What this task involves
Copy out all of the material below word for word, keeping every line unchanged.

(Stored entries)
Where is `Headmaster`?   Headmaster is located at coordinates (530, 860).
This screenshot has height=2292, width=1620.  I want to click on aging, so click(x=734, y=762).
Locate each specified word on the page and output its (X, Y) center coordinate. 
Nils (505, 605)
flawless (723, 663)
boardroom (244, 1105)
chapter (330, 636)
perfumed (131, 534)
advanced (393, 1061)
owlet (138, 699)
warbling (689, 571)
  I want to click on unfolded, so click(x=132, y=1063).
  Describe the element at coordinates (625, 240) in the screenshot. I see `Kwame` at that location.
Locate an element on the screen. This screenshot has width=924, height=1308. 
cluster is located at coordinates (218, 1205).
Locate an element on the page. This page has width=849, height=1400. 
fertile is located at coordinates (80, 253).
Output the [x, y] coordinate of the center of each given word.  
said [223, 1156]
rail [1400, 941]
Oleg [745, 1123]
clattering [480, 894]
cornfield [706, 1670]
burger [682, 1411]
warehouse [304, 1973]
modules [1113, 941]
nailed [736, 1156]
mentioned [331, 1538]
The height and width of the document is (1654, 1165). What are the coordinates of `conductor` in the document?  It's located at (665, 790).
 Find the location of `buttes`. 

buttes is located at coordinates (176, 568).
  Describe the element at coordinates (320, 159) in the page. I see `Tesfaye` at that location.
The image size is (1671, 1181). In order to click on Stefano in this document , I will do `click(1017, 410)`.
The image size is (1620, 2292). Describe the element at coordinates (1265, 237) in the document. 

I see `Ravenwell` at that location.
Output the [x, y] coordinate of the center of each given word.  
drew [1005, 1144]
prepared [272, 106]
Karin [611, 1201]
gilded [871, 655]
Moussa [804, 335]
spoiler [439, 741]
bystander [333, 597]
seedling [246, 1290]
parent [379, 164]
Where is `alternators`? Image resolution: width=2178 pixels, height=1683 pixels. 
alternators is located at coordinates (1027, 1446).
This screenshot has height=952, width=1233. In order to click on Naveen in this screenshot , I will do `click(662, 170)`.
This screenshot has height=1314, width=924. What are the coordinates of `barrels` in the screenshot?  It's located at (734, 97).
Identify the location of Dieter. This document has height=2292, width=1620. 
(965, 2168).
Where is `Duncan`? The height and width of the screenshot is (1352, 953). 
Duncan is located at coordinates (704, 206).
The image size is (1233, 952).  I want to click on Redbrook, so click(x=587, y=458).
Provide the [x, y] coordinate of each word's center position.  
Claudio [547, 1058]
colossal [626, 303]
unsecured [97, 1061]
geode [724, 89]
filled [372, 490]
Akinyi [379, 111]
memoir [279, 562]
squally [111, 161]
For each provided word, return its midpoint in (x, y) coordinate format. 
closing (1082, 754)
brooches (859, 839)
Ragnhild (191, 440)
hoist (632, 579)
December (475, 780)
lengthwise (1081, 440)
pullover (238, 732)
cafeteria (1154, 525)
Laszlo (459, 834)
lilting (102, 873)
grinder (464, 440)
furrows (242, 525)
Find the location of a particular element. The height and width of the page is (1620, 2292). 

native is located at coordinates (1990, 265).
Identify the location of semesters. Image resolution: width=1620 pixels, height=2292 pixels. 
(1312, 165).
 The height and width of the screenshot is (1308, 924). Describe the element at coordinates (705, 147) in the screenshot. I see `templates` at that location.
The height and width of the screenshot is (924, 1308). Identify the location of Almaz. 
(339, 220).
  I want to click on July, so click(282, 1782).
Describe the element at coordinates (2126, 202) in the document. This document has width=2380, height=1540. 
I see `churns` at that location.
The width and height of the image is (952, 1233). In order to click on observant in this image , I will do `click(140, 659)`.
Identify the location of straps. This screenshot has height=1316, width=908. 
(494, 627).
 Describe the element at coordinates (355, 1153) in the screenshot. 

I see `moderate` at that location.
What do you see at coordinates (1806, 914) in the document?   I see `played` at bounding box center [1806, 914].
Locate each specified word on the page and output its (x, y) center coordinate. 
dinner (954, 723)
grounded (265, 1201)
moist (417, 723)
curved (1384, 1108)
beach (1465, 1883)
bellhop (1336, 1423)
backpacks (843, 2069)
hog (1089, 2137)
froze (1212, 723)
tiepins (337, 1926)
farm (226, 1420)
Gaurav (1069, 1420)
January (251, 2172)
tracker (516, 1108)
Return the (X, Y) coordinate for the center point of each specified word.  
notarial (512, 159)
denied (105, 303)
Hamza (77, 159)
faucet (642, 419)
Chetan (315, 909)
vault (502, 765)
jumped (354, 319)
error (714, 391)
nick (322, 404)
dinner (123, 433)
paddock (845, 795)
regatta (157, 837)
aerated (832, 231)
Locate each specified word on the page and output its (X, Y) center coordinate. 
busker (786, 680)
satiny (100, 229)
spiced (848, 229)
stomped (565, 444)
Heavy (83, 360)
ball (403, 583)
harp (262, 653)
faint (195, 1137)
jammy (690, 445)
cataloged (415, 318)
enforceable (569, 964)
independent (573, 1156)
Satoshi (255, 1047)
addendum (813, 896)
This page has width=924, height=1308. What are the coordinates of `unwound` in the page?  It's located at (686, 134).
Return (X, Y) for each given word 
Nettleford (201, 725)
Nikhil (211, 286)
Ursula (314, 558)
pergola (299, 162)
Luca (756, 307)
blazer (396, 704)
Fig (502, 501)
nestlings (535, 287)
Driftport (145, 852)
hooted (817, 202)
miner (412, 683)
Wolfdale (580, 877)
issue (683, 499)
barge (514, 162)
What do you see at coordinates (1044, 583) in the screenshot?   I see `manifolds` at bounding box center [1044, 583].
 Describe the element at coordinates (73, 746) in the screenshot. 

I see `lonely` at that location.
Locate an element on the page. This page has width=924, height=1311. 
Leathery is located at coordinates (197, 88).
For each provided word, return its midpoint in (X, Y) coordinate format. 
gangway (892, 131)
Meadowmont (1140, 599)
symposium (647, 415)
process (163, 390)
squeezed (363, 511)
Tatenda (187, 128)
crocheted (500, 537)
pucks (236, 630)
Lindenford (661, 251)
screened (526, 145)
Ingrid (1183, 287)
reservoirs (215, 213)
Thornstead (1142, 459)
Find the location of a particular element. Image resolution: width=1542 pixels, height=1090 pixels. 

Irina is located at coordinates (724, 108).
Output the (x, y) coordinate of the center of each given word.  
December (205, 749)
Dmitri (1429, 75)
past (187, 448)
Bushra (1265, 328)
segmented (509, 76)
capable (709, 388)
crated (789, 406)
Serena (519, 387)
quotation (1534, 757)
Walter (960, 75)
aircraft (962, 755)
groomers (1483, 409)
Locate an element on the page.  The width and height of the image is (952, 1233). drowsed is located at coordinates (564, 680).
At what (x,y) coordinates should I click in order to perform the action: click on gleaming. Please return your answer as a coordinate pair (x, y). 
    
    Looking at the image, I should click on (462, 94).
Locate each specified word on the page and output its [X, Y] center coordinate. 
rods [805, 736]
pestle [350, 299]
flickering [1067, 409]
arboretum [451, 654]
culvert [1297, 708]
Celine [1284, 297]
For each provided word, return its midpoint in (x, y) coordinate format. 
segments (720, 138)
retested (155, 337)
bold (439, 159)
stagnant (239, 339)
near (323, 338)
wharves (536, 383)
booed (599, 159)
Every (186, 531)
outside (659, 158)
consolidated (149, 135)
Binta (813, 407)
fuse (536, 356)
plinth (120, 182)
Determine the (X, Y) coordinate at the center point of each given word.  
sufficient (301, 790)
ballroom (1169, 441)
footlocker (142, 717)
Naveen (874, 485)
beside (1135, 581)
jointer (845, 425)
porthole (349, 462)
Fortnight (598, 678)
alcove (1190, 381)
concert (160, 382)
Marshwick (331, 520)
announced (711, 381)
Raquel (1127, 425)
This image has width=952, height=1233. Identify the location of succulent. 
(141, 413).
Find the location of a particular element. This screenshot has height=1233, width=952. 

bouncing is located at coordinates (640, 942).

Worked solution
Where is `Headmaster`?   Headmaster is located at coordinates (530, 860).
This screenshot has height=2292, width=1620.  I want to click on aging, so click(x=734, y=762).
Locate each specified word on the page and output its (X, Y) center coordinate. 
Nils (505, 605)
flawless (723, 663)
boardroom (244, 1105)
chapter (330, 636)
perfumed (131, 534)
advanced (393, 1061)
owlet (138, 699)
warbling (689, 571)
  I want to click on unfolded, so click(x=132, y=1063).
  Describe the element at coordinates (625, 240) in the screenshot. I see `Kwame` at that location.
Locate an element on the screen. This screenshot has width=924, height=1308. 
cluster is located at coordinates (218, 1205).
Locate an element on the page. This page has width=849, height=1400. 
fertile is located at coordinates (80, 253).
Output the [x, y] coordinate of the center of each given word.  
said [223, 1156]
rail [1400, 941]
Oleg [745, 1123]
clattering [480, 894]
cornfield [706, 1670]
burger [682, 1411]
warehouse [304, 1973]
modules [1113, 941]
nailed [736, 1156]
mentioned [331, 1538]
The height and width of the document is (1654, 1165). What are the coordinates of `conductor` in the document?  It's located at (665, 790).
 Find the location of `buttes`. 

buttes is located at coordinates (176, 568).
  Describe the element at coordinates (320, 159) in the page. I see `Tesfaye` at that location.
The image size is (1671, 1181). In order to click on Stefano in this document , I will do `click(1017, 410)`.
The image size is (1620, 2292). Describe the element at coordinates (1265, 237) in the document. 

I see `Ravenwell` at that location.
Output the [x, y] coordinate of the center of each given word.  
drew [1005, 1144]
prepared [272, 106]
Karin [611, 1201]
gilded [871, 655]
Moussa [804, 335]
spoiler [439, 741]
bystander [333, 597]
seedling [246, 1290]
parent [379, 164]
Where is `alternators`? Image resolution: width=2178 pixels, height=1683 pixels. 
alternators is located at coordinates (1027, 1446).
This screenshot has height=952, width=1233. In order to click on Naveen in this screenshot , I will do `click(662, 170)`.
This screenshot has height=1314, width=924. What are the coordinates of `barrels` in the screenshot?  It's located at (734, 97).
Identify the location of Dieter. This document has height=2292, width=1620. 
(965, 2168).
Where is `Duncan`? The height and width of the screenshot is (1352, 953). 
Duncan is located at coordinates (704, 206).
The image size is (1233, 952).  I want to click on Redbrook, so click(x=587, y=458).
Provide the [x, y] coordinate of each word's center position.  
Claudio [547, 1058]
colossal [626, 303]
unsecured [97, 1061]
geode [724, 89]
filled [372, 490]
Akinyi [379, 111]
memoir [279, 562]
squally [111, 161]
For each provided word, return its midpoint in (x, y) coordinate format. 
closing (1082, 754)
brooches (859, 839)
Ragnhild (191, 440)
hoist (632, 579)
December (475, 780)
lengthwise (1081, 440)
pullover (238, 732)
cafeteria (1154, 525)
Laszlo (459, 834)
lilting (102, 873)
grinder (464, 440)
furrows (242, 525)
Find the location of a particular element. The height and width of the page is (1620, 2292). 

native is located at coordinates (1990, 265).
Identify the location of semesters. Image resolution: width=1620 pixels, height=2292 pixels. 
(1312, 165).
 The height and width of the screenshot is (1308, 924). Describe the element at coordinates (705, 147) in the screenshot. I see `templates` at that location.
The height and width of the screenshot is (924, 1308). Identify the location of Almaz. 
(339, 220).
  I want to click on July, so click(282, 1782).
Describe the element at coordinates (2126, 202) in the document. This document has width=2380, height=1540. 
I see `churns` at that location.
The width and height of the image is (952, 1233). In order to click on observant in this image , I will do `click(140, 659)`.
Identify the location of straps. This screenshot has height=1316, width=908. 
(494, 627).
 Describe the element at coordinates (355, 1153) in the screenshot. 

I see `moderate` at that location.
What do you see at coordinates (1806, 914) in the document?   I see `played` at bounding box center [1806, 914].
Locate each specified word on the page and output its (x, y) center coordinate. 
dinner (954, 723)
grounded (265, 1201)
moist (417, 723)
curved (1384, 1108)
beach (1465, 1883)
bellhop (1336, 1423)
backpacks (843, 2069)
hog (1089, 2137)
froze (1212, 723)
tiepins (337, 1926)
farm (226, 1420)
Gaurav (1069, 1420)
January (251, 2172)
tracker (516, 1108)
Return the (X, Y) coordinate for the center point of each specified word.  
notarial (512, 159)
denied (105, 303)
Hamza (77, 159)
faucet (642, 419)
Chetan (315, 909)
vault (502, 765)
jumped (354, 319)
error (714, 391)
nick (322, 404)
dinner (123, 433)
paddock (845, 795)
regatta (157, 837)
aerated (832, 231)
Locate each specified word on the page and output its (X, Y) center coordinate. 
busker (786, 680)
satiny (100, 229)
spiced (848, 229)
stomped (565, 444)
Heavy (83, 360)
ball (403, 583)
harp (262, 653)
faint (195, 1137)
jammy (690, 445)
cataloged (415, 318)
enforceable (569, 964)
independent (573, 1156)
Satoshi (255, 1047)
addendum (813, 896)
This page has width=924, height=1308. What are the coordinates of `unwound` in the page?  It's located at (686, 134).
Return (X, Y) for each given word 
Nettleford (201, 725)
Nikhil (211, 286)
Ursula (314, 558)
pergola (299, 162)
Luca (756, 307)
blazer (396, 704)
Fig (502, 501)
nestlings (535, 287)
Driftport (145, 852)
hooted (817, 202)
miner (412, 683)
Wolfdale (580, 877)
issue (683, 499)
barge (514, 162)
What do you see at coordinates (1044, 583) in the screenshot?   I see `manifolds` at bounding box center [1044, 583].
 Describe the element at coordinates (73, 746) in the screenshot. 

I see `lonely` at that location.
Locate an element on the page. This page has width=924, height=1311. 
Leathery is located at coordinates (197, 88).
For each provided word, return its midpoint in (X, Y) coordinate format. 
gangway (892, 131)
Meadowmont (1140, 599)
symposium (647, 415)
process (163, 390)
squeezed (363, 511)
Tatenda (187, 128)
crocheted (500, 537)
pucks (236, 630)
Lindenford (661, 251)
screened (526, 145)
Ingrid (1183, 287)
reservoirs (215, 213)
Thornstead (1142, 459)
Find the location of a particular element. Image resolution: width=1542 pixels, height=1090 pixels. 

Irina is located at coordinates (724, 108).
Output the (x, y) coordinate of the center of each given word.  
December (205, 749)
Dmitri (1429, 75)
past (187, 448)
Bushra (1265, 328)
segmented (509, 76)
capable (709, 388)
crated (789, 406)
Serena (519, 387)
quotation (1534, 757)
Walter (960, 75)
aircraft (962, 755)
groomers (1483, 409)
Locate an element on the page.  The width and height of the image is (952, 1233). drowsed is located at coordinates (564, 680).
At what (x,y) coordinates should I click in order to perform the action: click on gleaming. Please return your answer as a coordinate pair (x, y). 
    
    Looking at the image, I should click on (462, 94).
Locate each specified word on the page and output its [X, Y] center coordinate. 
rods [805, 736]
pestle [350, 299]
flickering [1067, 409]
arboretum [451, 654]
culvert [1297, 708]
Celine [1284, 297]
For each provided word, return its midpoint in (x, y) coordinate format. 
segments (720, 138)
retested (155, 337)
bold (439, 159)
stagnant (239, 339)
near (323, 338)
wharves (536, 383)
booed (599, 159)
Every (186, 531)
outside (659, 158)
consolidated (149, 135)
Binta (813, 407)
fuse (536, 356)
plinth (120, 182)
Determine the (X, Y) coordinate at the center point of each given word.  
sufficient (301, 790)
ballroom (1169, 441)
footlocker (142, 717)
Naveen (874, 485)
beside (1135, 581)
jointer (845, 425)
porthole (349, 462)
Fortnight (598, 678)
alcove (1190, 381)
concert (160, 382)
Marshwick (331, 520)
announced (711, 381)
Raquel (1127, 425)
This image has width=952, height=1233. Identify the location of succulent. 
(141, 413).
Find the location of a particular element. This screenshot has height=1233, width=952. 

bouncing is located at coordinates (640, 942).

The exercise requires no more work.